# WHAT TO WORK ON
Copy every line from the records below that holds the word "blue".

# AVAILABLE RECORDS
*** Block opens ***

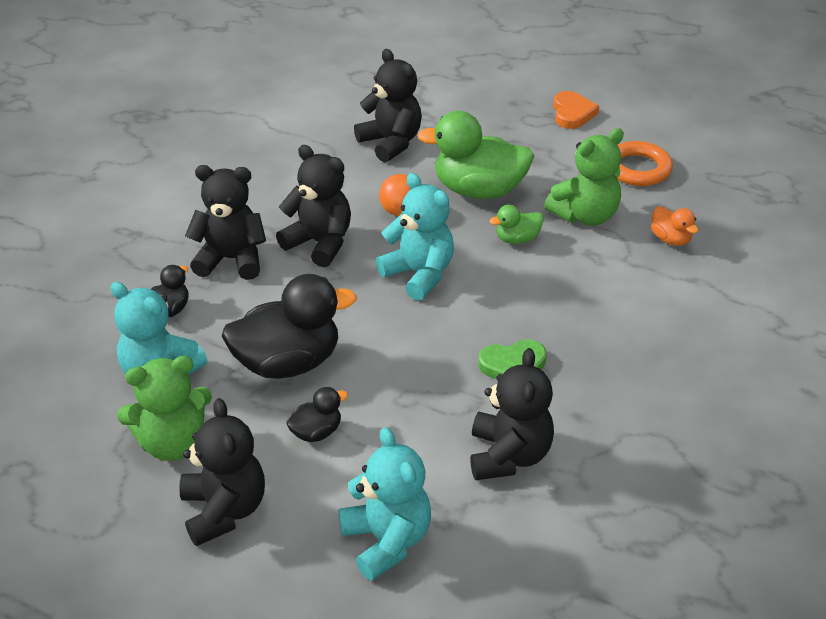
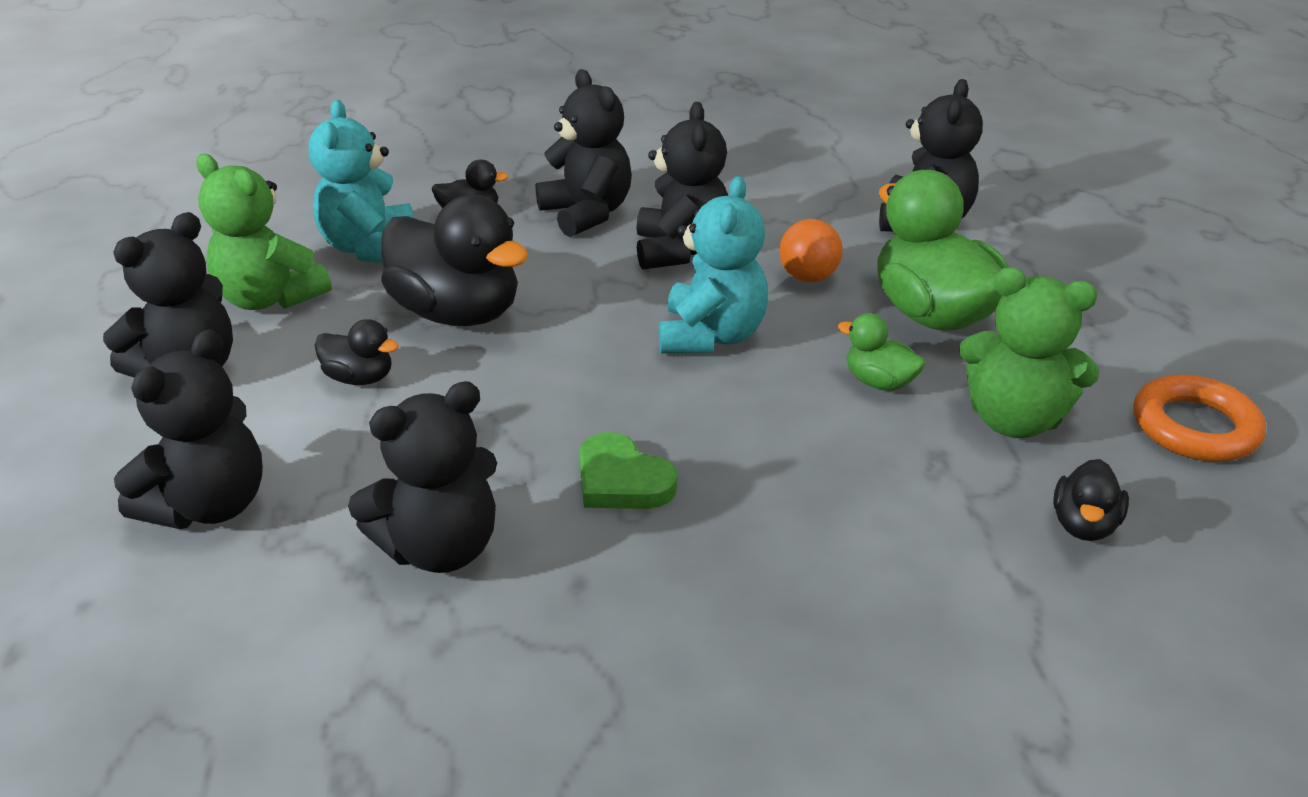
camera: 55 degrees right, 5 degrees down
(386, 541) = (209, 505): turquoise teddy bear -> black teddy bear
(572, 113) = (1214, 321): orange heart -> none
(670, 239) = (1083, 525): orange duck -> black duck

*** Block closes ***
*** Block opens ***

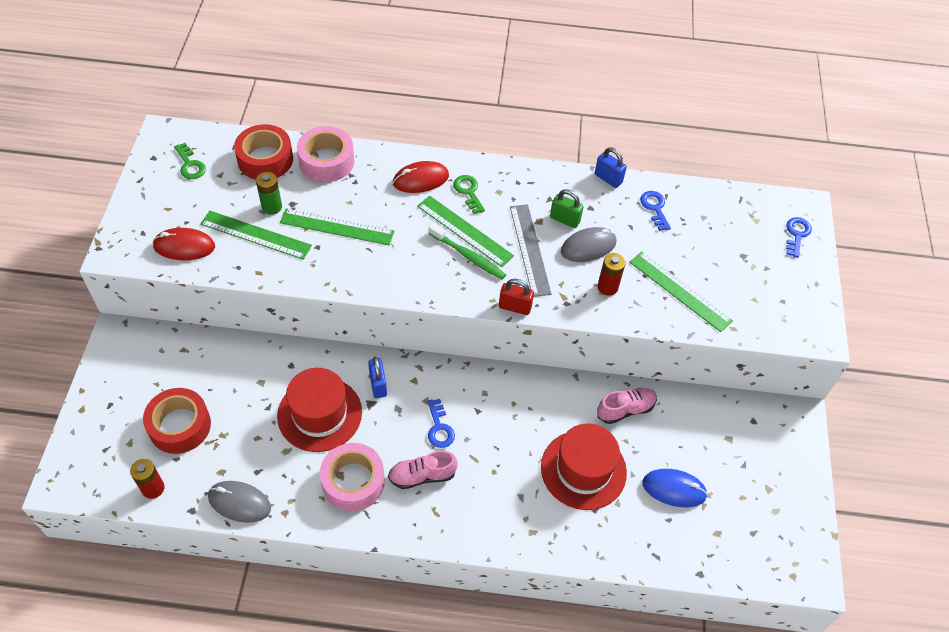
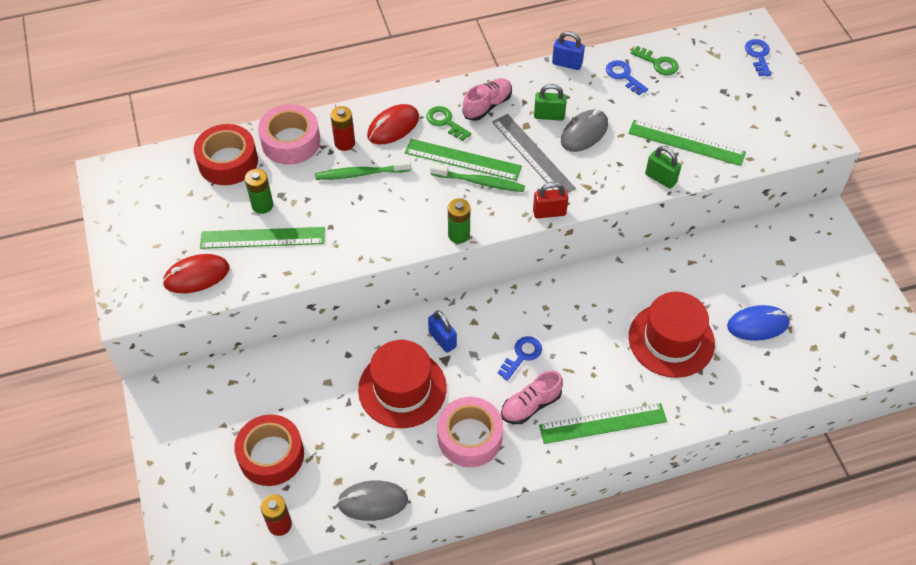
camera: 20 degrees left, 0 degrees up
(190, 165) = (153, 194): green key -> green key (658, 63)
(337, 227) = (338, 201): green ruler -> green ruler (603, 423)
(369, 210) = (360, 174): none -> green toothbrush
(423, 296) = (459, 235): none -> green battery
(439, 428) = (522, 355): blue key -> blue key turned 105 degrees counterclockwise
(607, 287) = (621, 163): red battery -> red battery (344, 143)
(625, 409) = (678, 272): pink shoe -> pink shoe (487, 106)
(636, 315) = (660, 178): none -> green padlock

*** Block closes ***
*** Block opens ***

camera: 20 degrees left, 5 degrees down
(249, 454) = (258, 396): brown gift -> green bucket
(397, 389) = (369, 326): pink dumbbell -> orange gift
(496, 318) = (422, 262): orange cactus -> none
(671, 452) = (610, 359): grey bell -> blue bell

*** Block closes ***

# RESPONSE TO THE EXERCISE
(439, 428) = (522, 355): blue key -> blue key turned 105 degrees counterclockwise
(671, 452) = (610, 359): grey bell -> blue bell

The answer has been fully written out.